■ What to work on:
Lines holding the string "white" are the ones to copy from this listing.

■ Collected data:

"""

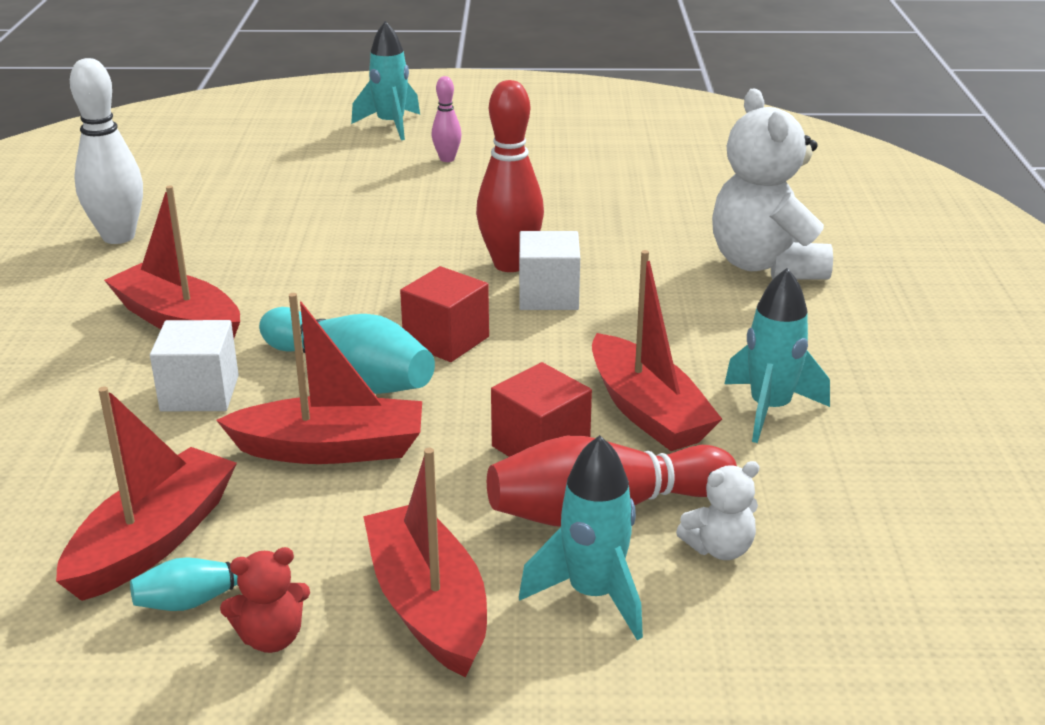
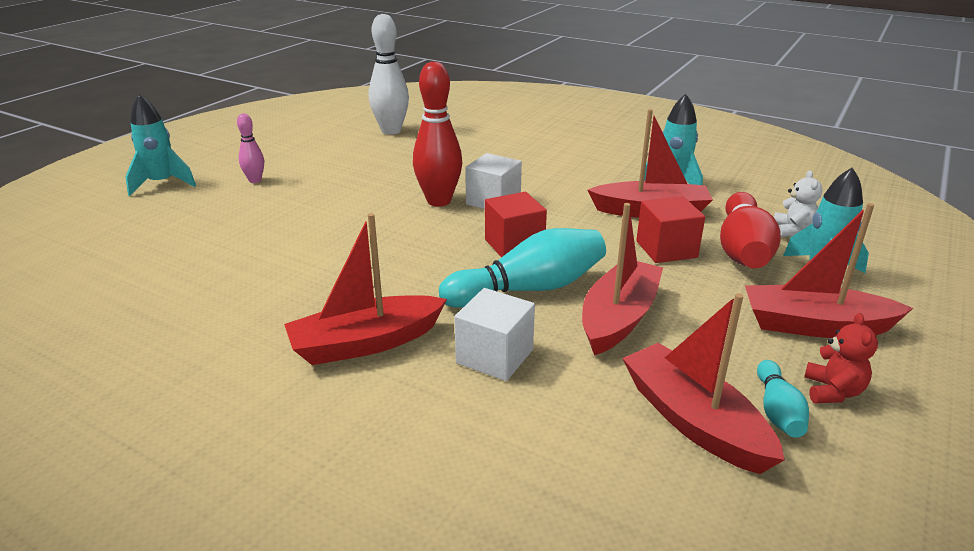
camera: 60 degrees left, 0 degrees up
(118, 237) = (161, 343): white bowling pin -> white bowling pin (391, 131)
(765, 265) = (525, 142): white teddy bear -> none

"""

■ Task result:
(118, 237) = (161, 343): white bowling pin -> white bowling pin (391, 131)
(765, 265) = (525, 142): white teddy bear -> none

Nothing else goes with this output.